■ **REQUIREMENT**: Repeat every line of the items below word for word, in the same order.

■ **SUPPLIED RECORDS**:
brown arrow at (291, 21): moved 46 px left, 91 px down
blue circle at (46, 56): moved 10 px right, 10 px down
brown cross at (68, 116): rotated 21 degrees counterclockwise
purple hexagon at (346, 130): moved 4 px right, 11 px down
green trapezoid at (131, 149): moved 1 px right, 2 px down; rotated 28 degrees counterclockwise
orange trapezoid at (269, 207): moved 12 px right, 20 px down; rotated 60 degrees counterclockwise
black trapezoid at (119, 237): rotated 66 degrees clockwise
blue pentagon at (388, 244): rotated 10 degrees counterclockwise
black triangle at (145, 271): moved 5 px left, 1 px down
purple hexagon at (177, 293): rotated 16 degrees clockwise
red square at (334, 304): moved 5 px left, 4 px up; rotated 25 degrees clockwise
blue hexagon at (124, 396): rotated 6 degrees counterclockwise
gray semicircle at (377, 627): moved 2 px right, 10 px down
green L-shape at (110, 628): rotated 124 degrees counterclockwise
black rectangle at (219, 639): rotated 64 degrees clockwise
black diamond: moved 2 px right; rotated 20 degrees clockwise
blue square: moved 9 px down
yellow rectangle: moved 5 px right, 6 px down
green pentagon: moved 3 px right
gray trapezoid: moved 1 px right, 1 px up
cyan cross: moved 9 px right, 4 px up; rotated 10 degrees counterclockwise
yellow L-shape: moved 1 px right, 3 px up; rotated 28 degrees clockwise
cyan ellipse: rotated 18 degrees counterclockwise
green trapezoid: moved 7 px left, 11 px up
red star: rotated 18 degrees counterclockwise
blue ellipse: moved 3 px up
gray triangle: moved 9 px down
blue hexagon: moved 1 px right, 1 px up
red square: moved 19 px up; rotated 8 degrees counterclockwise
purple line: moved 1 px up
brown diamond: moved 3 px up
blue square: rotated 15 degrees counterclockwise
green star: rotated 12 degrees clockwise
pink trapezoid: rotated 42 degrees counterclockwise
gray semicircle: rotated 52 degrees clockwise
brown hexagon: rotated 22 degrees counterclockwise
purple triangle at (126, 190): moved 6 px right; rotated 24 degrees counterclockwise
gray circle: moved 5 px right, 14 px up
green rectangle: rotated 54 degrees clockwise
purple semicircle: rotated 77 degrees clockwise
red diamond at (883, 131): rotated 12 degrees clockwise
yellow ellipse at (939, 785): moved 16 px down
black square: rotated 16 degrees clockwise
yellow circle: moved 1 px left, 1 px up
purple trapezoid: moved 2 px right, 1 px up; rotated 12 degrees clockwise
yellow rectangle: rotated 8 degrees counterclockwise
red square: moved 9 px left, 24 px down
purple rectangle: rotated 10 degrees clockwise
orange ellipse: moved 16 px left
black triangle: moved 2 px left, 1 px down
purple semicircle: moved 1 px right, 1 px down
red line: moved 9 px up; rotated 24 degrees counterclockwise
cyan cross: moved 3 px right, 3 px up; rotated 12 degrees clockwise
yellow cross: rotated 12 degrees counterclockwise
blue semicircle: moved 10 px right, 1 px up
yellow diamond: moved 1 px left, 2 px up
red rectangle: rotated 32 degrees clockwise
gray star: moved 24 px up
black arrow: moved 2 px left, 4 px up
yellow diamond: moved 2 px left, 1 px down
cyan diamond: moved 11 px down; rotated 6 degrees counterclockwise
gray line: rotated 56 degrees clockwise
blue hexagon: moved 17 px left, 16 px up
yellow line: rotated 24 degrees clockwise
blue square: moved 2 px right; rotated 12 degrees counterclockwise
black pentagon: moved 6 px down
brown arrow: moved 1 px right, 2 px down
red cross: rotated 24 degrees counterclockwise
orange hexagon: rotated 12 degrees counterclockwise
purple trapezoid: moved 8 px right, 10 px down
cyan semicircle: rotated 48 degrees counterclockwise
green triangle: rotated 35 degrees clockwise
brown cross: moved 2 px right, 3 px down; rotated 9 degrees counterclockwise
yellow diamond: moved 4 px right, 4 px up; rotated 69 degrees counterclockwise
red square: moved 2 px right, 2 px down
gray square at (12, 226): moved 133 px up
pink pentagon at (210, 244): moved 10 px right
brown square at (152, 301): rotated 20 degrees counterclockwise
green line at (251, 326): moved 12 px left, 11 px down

■ **WORKED ANSWER**:
brown arrow at (291, 21): moved 46 px left, 91 px down
blue circle at (46, 56): moved 10 px right, 10 px down
brown cross at (68, 116): rotated 21 degrees counterclockwise
purple hexagon at (346, 130): moved 4 px right, 11 px down
green trapezoid at (131, 149): moved 1 px right, 2 px down; rotated 28 degrees counterclockwise
orange trapezoid at (269, 207): moved 12 px right, 20 px down; rotated 60 degrees counterclockwise
black trapezoid at (119, 237): rotated 66 degrees clockwise
blue pentagon at (388, 244): rotated 10 degrees counterclockwise
black triangle at (145, 271): moved 5 px left, 1 px down
purple hexagon at (177, 293): rotated 16 degrees clockwise
red square at (334, 304): moved 5 px left, 4 px up; rotated 25 degrees clockwise
blue hexagon at (124, 396): rotated 6 degrees counterclockwise
gray semicircle at (377, 627): moved 2 px right, 10 px down
green L-shape at (110, 628): rotated 124 degrees counterclockwise
black rectangle at (219, 639): rotated 64 degrees clockwise
black diamond: moved 2 px right; rotated 20 degrees clockwise
blue square: moved 9 px down
yellow rectangle: moved 5 px right, 6 px down
green pentagon: moved 3 px right
gray trapezoid: moved 1 px right, 1 px up
cyan cross: moved 9 px right, 4 px up; rotated 10 degrees counterclockwise
yellow L-shape: moved 1 px right, 3 px up; rotated 28 degrees clockwise
cyan ellipse: rotated 18 degrees counterclockwise
green trapezoid: moved 7 px left, 11 px up
red star: rotated 18 degrees counterclockwise
blue ellipse: moved 3 px up
gray triangle: moved 9 px down
blue hexagon: moved 1 px right, 1 px up
red square: moved 19 px up; rotated 8 degrees counterclockwise
purple line: moved 1 px up
brown diamond: moved 3 px up
blue square: rotated 15 degrees counterclockwise
green star: rotated 12 degrees clockwise
pink trapezoid: rotated 42 degrees counterclockwise
gray semicircle: rotated 52 degrees clockwise
brown hexagon: rotated 22 degrees counterclockwise
purple triangle at (126, 190): moved 6 px right; rotated 24 degrees counterclockwise
gray circle: moved 5 px right, 14 px up
green rectangle: rotated 54 degrees clockwise
purple semicircle: rotated 77 degrees clockwise
red diamond at (883, 131): rotated 12 degrees clockwise
yellow ellipse at (939, 785): moved 16 px down
black square: rotated 16 degrees clockwise
yellow circle: moved 1 px left, 1 px up
purple trapezoid: moved 2 px right, 1 px up; rotated 12 degrees clockwise
yellow rectangle: rotated 8 degrees counterclockwise
red square: moved 9 px left, 24 px down
purple rectangle: rotated 10 degrees clockwise
orange ellipse: moved 16 px left
black triangle: moved 2 px left, 1 px down
purple semicircle: moved 1 px right, 1 px down
red line: moved 9 px up; rotated 24 degrees counterclockwise
cyan cross: moved 3 px right, 3 px up; rotated 12 degrees clockwise
yellow cross: rotated 12 degrees counterclockwise
blue semicircle: moved 10 px right, 1 px up
yellow diamond: moved 1 px left, 2 px up
red rectangle: rotated 32 degrees clockwise
gray star: moved 24 px up
black arrow: moved 2 px left, 4 px up
yellow diamond: moved 2 px left, 1 px down
cyan diamond: moved 11 px down; rotated 6 degrees counterclockwise
gray line: rotated 56 degrees clockwise
blue hexagon: moved 17 px left, 16 px up
yellow line: rotated 24 degrees clockwise
blue square: moved 2 px right; rotated 12 degrees counterclockwise
black pentagon: moved 6 px down
brown arrow: moved 1 px right, 2 px down
red cross: rotated 24 degrees counterclockwise
orange hexagon: rotated 12 degrees counterclockwise
purple trapezoid: moved 8 px right, 10 px down
cyan semicircle: rotated 48 degrees counterclockwise
green triangle: rotated 35 degrees clockwise
brown cross: moved 2 px right, 3 px down; rotated 9 degrees counterclockwise
yellow diamond: moved 4 px right, 4 px up; rotated 69 degrees counterclockwise
red square: moved 2 px right, 2 px down
gray square at (12, 226): moved 133 px up
pink pentagon at (210, 244): moved 10 px right
brown square at (152, 301): rotated 20 degrees counterclockwise
green line at (251, 326): moved 12 px left, 11 px down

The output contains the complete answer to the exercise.